Below is a set of entries; give all of them again exactly.

[Scene difference descriptions]
· · · · · · ·

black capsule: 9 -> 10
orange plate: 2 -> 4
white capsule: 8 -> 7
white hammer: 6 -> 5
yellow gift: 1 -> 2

· · · · · · ·

[REPLY]
black capsule: 9 -> 10
orange plate: 2 -> 4
white capsule: 8 -> 7
white hammer: 6 -> 5
yellow gift: 1 -> 2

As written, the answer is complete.